(Change detection outputs)
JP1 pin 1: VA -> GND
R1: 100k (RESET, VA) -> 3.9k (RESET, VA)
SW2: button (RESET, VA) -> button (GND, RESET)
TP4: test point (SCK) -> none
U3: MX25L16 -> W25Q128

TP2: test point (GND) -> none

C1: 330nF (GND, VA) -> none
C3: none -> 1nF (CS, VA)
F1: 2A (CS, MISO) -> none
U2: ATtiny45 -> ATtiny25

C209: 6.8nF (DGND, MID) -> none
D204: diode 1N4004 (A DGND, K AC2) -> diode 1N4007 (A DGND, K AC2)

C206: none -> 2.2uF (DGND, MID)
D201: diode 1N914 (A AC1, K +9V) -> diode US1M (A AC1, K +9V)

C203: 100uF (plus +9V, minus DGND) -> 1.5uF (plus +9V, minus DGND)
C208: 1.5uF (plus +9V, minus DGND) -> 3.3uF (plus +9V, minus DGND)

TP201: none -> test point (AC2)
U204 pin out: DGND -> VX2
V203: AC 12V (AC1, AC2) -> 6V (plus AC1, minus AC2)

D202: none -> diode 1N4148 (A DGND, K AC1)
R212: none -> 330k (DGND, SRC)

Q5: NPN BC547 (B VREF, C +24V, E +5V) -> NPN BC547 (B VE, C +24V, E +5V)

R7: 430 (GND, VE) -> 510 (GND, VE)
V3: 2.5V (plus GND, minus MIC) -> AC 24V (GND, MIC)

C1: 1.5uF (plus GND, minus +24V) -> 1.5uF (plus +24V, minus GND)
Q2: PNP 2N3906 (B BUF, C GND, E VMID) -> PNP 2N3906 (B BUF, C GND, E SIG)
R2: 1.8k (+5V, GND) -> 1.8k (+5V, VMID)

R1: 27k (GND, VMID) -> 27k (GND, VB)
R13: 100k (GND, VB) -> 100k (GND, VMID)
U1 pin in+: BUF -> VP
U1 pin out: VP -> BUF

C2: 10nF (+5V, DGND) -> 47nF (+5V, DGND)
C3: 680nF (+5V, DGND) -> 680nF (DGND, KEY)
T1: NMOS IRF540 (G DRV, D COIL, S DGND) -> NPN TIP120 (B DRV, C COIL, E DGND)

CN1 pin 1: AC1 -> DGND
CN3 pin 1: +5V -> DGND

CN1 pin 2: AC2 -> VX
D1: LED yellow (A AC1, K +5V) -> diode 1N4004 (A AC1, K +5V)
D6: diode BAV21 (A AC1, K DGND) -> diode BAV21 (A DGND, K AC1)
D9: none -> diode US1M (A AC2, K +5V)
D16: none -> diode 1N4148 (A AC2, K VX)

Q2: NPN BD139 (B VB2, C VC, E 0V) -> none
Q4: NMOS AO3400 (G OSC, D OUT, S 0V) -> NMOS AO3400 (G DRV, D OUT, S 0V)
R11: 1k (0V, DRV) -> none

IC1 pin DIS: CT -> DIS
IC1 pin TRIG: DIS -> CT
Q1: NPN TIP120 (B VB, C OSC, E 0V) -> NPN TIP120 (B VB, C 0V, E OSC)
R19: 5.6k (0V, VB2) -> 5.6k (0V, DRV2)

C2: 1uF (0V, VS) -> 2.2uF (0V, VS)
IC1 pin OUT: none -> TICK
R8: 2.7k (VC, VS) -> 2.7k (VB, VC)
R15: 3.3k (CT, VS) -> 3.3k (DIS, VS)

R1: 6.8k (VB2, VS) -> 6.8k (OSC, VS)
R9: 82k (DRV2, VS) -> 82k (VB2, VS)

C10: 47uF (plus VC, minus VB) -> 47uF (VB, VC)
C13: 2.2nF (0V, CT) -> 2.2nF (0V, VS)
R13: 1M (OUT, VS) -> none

◆ **What you are asked to do**
Copy out the entries above again, keeping them exact.

◆ **Solution to this exercise**
JP1 pin 1: VA -> GND
R1: 100k (RESET, VA) -> 3.9k (RESET, VA)
SW2: button (RESET, VA) -> button (GND, RESET)
TP4: test point (SCK) -> none
U3: MX25L16 -> W25Q128

TP2: test point (GND) -> none

C1: 330nF (GND, VA) -> none
C3: none -> 1nF (CS, VA)
F1: 2A (CS, MISO) -> none
U2: ATtiny45 -> ATtiny25

C209: 6.8nF (DGND, MID) -> none
D204: diode 1N4004 (A DGND, K AC2) -> diode 1N4007 (A DGND, K AC2)

C206: none -> 2.2uF (DGND, MID)
D201: diode 1N914 (A AC1, K +9V) -> diode US1M (A AC1, K +9V)

C203: 100uF (plus +9V, minus DGND) -> 1.5uF (plus +9V, minus DGND)
C208: 1.5uF (plus +9V, minus DGND) -> 3.3uF (plus +9V, minus DGND)

TP201: none -> test point (AC2)
U204 pin out: DGND -> VX2
V203: AC 12V (AC1, AC2) -> 6V (plus AC1, minus AC2)

D202: none -> diode 1N4148 (A DGND, K AC1)
R212: none -> 330k (DGND, SRC)

Q5: NPN BC547 (B VREF, C +24V, E +5V) -> NPN BC547 (B VE, C +24V, E +5V)

R7: 430 (GND, VE) -> 510 (GND, VE)
V3: 2.5V (plus GND, minus MIC) -> AC 24V (GND, MIC)

C1: 1.5uF (plus GND, minus +24V) -> 1.5uF (plus +24V, minus GND)
Q2: PNP 2N3906 (B BUF, C GND, E VMID) -> PNP 2N3906 (B BUF, C GND, E SIG)
R2: 1.8k (+5V, GND) -> 1.8k (+5V, VMID)

R1: 27k (GND, VMID) -> 27k (GND, VB)
R13: 100k (GND, VB) -> 100k (GND, VMID)
U1 pin in+: BUF -> VP
U1 pin out: VP -> BUF

C2: 10nF (+5V, DGND) -> 47nF (+5V, DGND)
C3: 680nF (+5V, DGND) -> 680nF (DGND, KEY)
T1: NMOS IRF540 (G DRV, D COIL, S DGND) -> NPN TIP120 (B DRV, C COIL, E DGND)

CN1 pin 1: AC1 -> DGND
CN3 pin 1: +5V -> DGND

CN1 pin 2: AC2 -> VX
D1: LED yellow (A AC1, K +5V) -> diode 1N4004 (A AC1, K +5V)
D6: diode BAV21 (A AC1, K DGND) -> diode BAV21 (A DGND, K AC1)
D9: none -> diode US1M (A AC2, K +5V)
D16: none -> diode 1N4148 (A AC2, K VX)

Q2: NPN BD139 (B VB2, C VC, E 0V) -> none
Q4: NMOS AO3400 (G OSC, D OUT, S 0V) -> NMOS AO3400 (G DRV, D OUT, S 0V)
R11: 1k (0V, DRV) -> none

IC1 pin DIS: CT -> DIS
IC1 pin TRIG: DIS -> CT
Q1: NPN TIP120 (B VB, C OSC, E 0V) -> NPN TIP120 (B VB, C 0V, E OSC)
R19: 5.6k (0V, VB2) -> 5.6k (0V, DRV2)

C2: 1uF (0V, VS) -> 2.2uF (0V, VS)
IC1 pin OUT: none -> TICK
R8: 2.7k (VC, VS) -> 2.7k (VB, VC)
R15: 3.3k (CT, VS) -> 3.3k (DIS, VS)

R1: 6.8k (VB2, VS) -> 6.8k (OSC, VS)
R9: 82k (DRV2, VS) -> 82k (VB2, VS)

C10: 47uF (plus VC, minus VB) -> 47uF (VB, VC)
C13: 2.2nF (0V, CT) -> 2.2nF (0V, VS)
R13: 1M (OUT, VS) -> none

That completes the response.